--- Work to be completed ---
Take every line from the listing below that includes "gris" and copy it.
[Start of section]
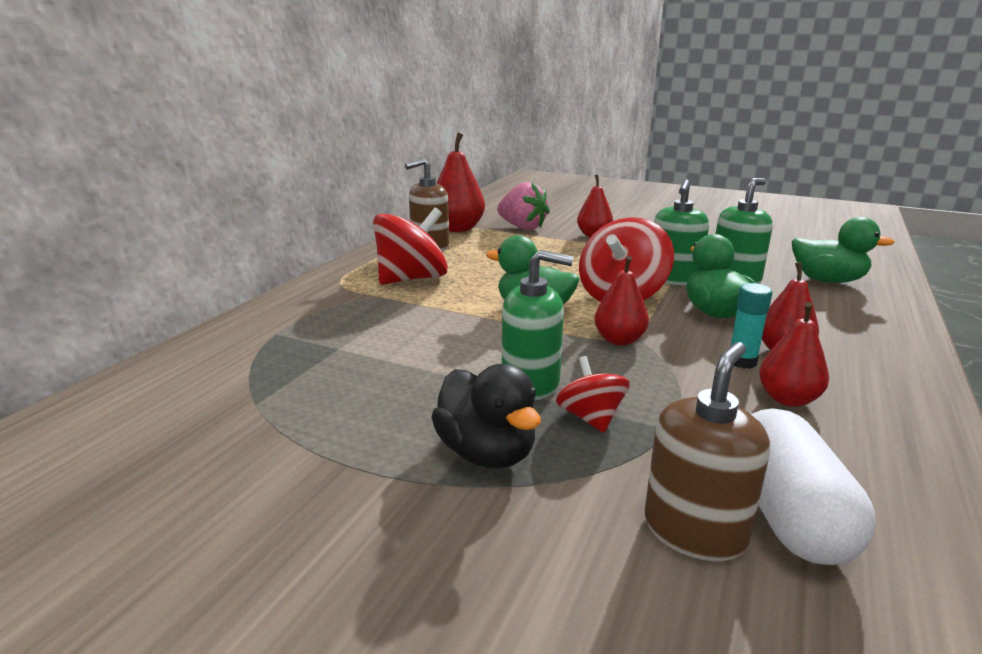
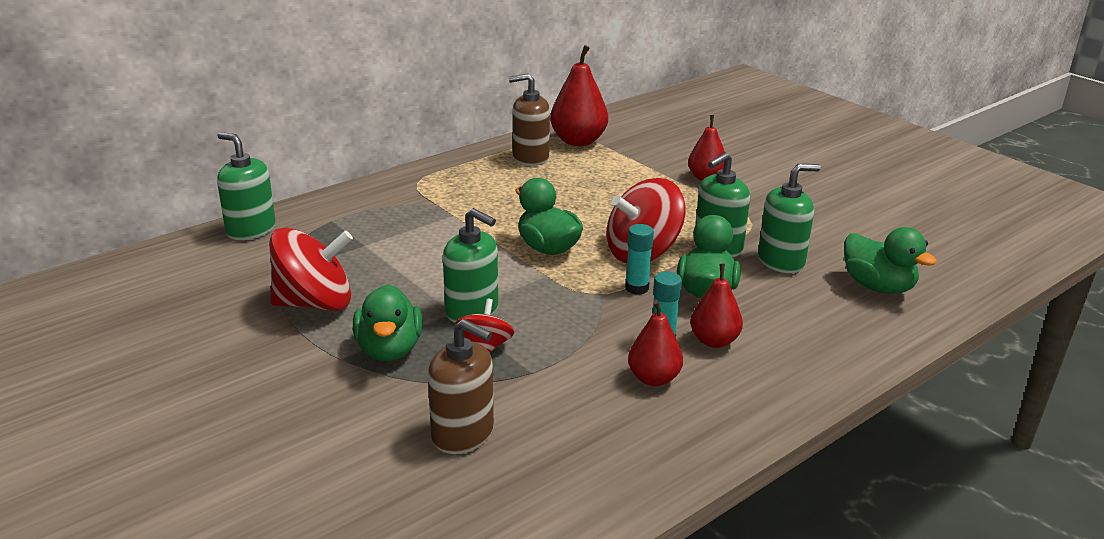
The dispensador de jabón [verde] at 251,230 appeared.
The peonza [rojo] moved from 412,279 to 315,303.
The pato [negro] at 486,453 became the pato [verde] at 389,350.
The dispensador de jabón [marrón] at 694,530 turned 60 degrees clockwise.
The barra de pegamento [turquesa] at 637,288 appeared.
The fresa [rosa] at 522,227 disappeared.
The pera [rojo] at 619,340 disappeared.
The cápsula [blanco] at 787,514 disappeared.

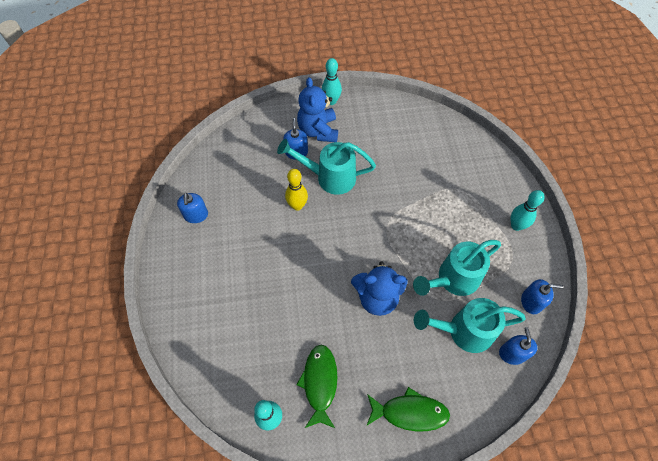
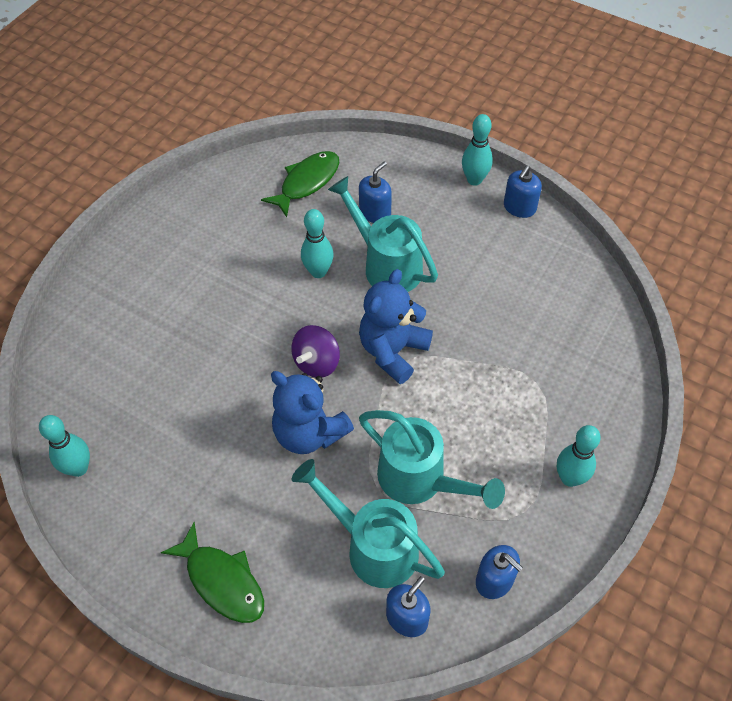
The pez [verde] moved from 320,383 to 307,182.
The peonza [morado] at 317,362 appeared.
The bolo [amarillo] at 297,205 became the bolo [turquesa] at 318,272.
The osito [azul] moved from 318,130 to 393,351.
The regadera [turquesa] at 453,279 turned 150 degrees counterclockwise.
The dispensador de jabón [azul] moved from 196,215 to 519,207.

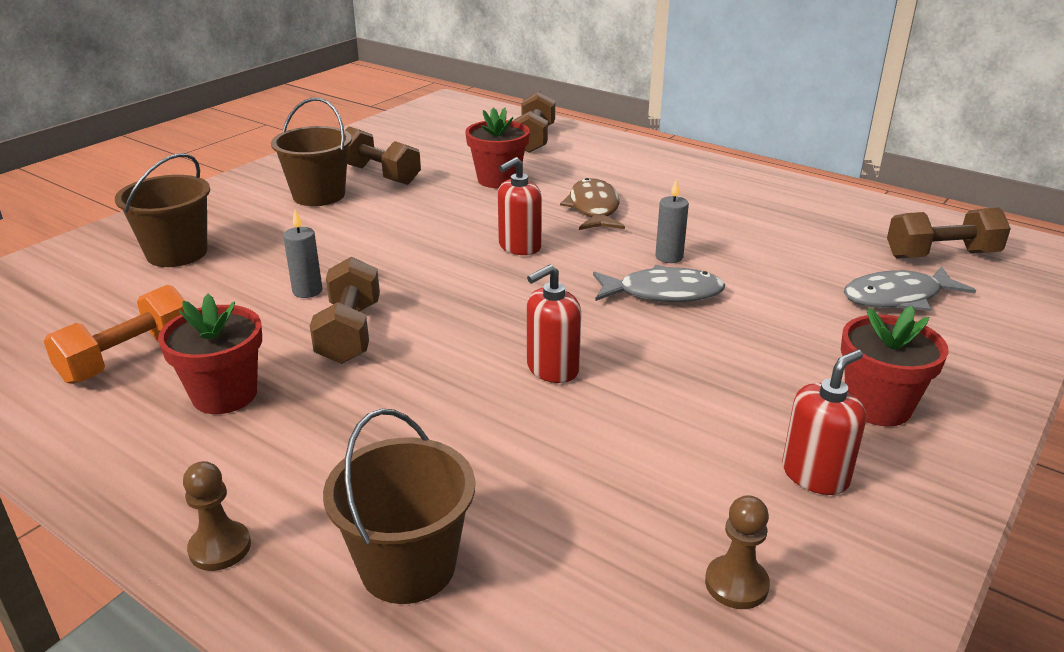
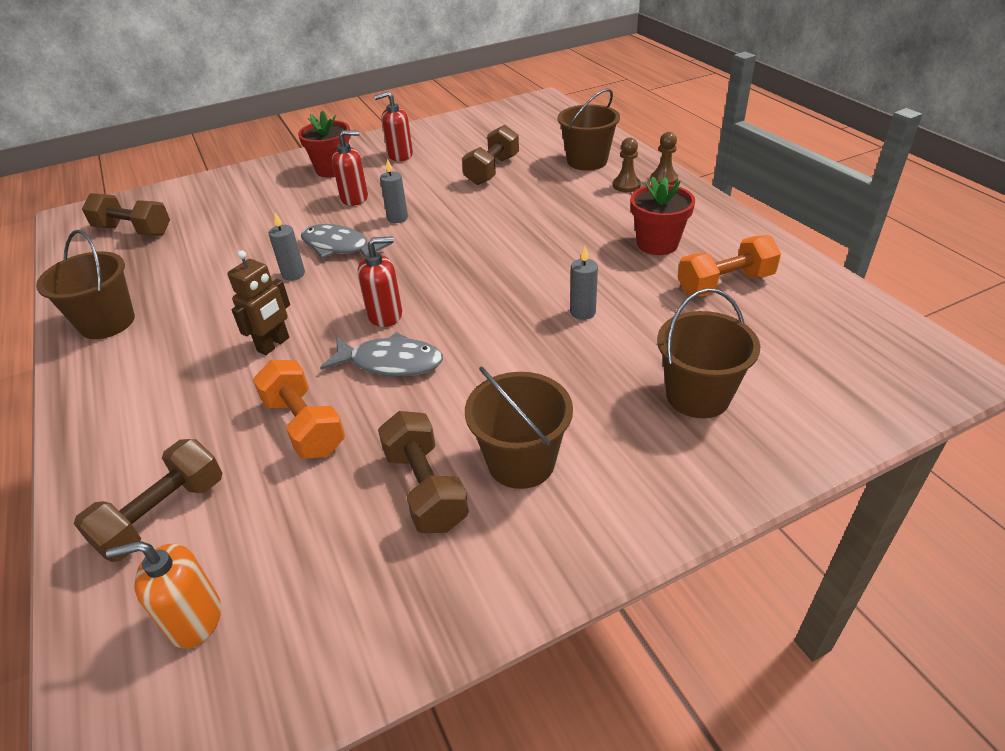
The balde [marrón] at 107,322 appeared.
The dispensador de jabón [naranja] at 194,619 appeared.
The pez [marrón] at 593,208 was replaced by the robot [marrón] at 274,345.
The maceta [rojo] at 498,179 was replaced by the mancuerna [naranja] at 304,425.
The pez [gris] moved from 897,297 to 391,362.
The dispensador de jabón [rojo] moved from 552,369 to 354,198.
The vela [gris] at 397,218 appeared.
The mancuerna [marrón] moved from 349,332 to 492,170.
The peón [marrón] moved from 736,584 to 626,185.

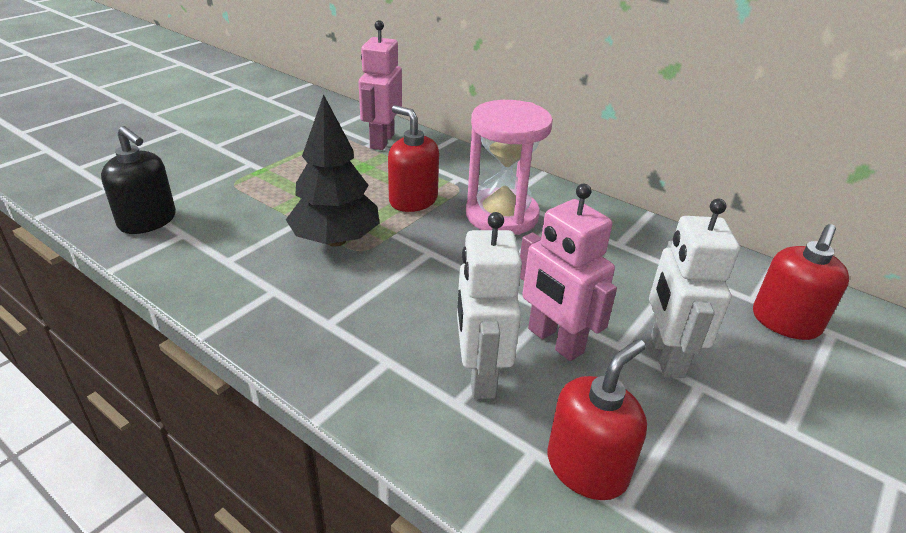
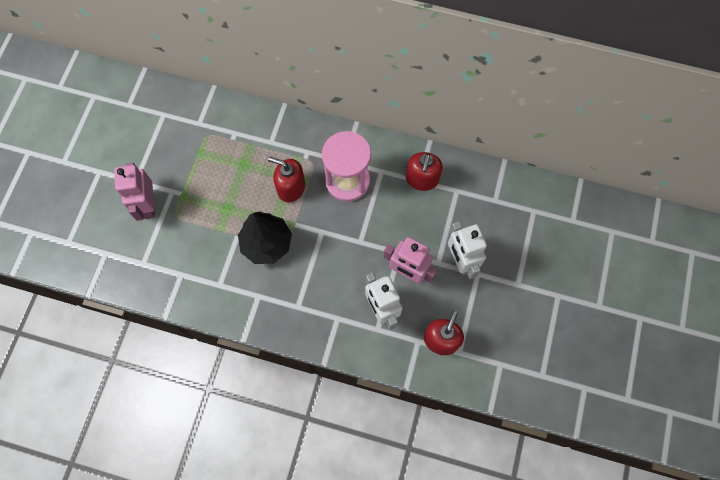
The robot [rosa] moved from 381,141 to 148,205.
The dispensador de jabón [rojo] moved from 785,322 to 422,179.
The dispensador de jabón [negro] at 148,221 disappeared.

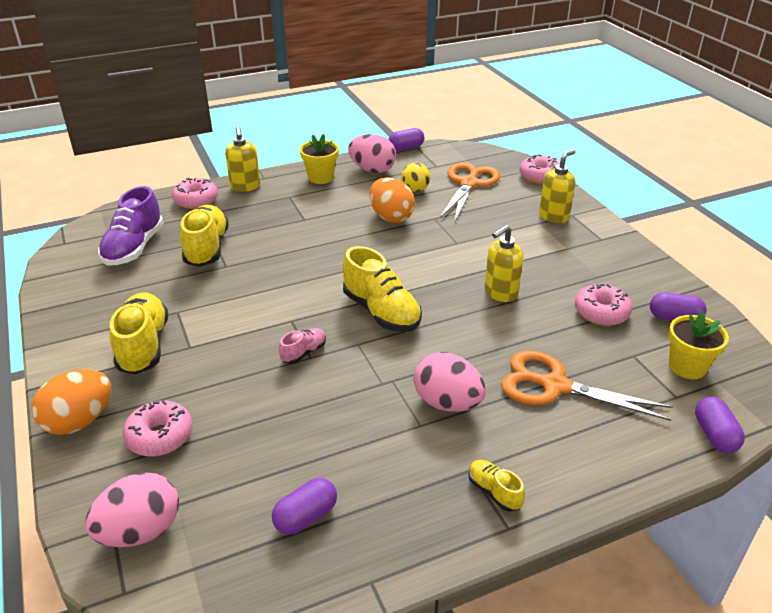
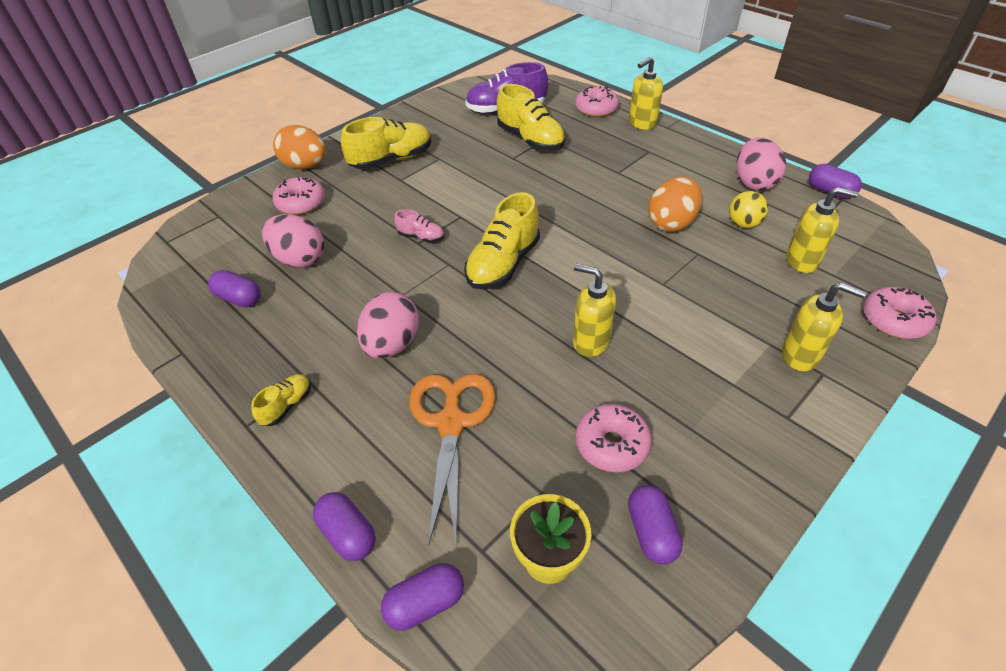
The huevo [rosa] moved from 141,531 to 299,259.
The cápsula [morado] at 348,534 appeared.
The zapato [amarillo] at 207,248 turned 75 degrees clockwise.
The tijeras [naranja] at 469,184 was replaced by the dispensador de jabón [amarillo] at 802,261.
The maceta [amarillo] at 321,178 disappeared.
[End of section]
--- Solution to this task ---
The pez [gris] moved from 897,297 to 391,362.
The vela [gris] at 397,218 appeared.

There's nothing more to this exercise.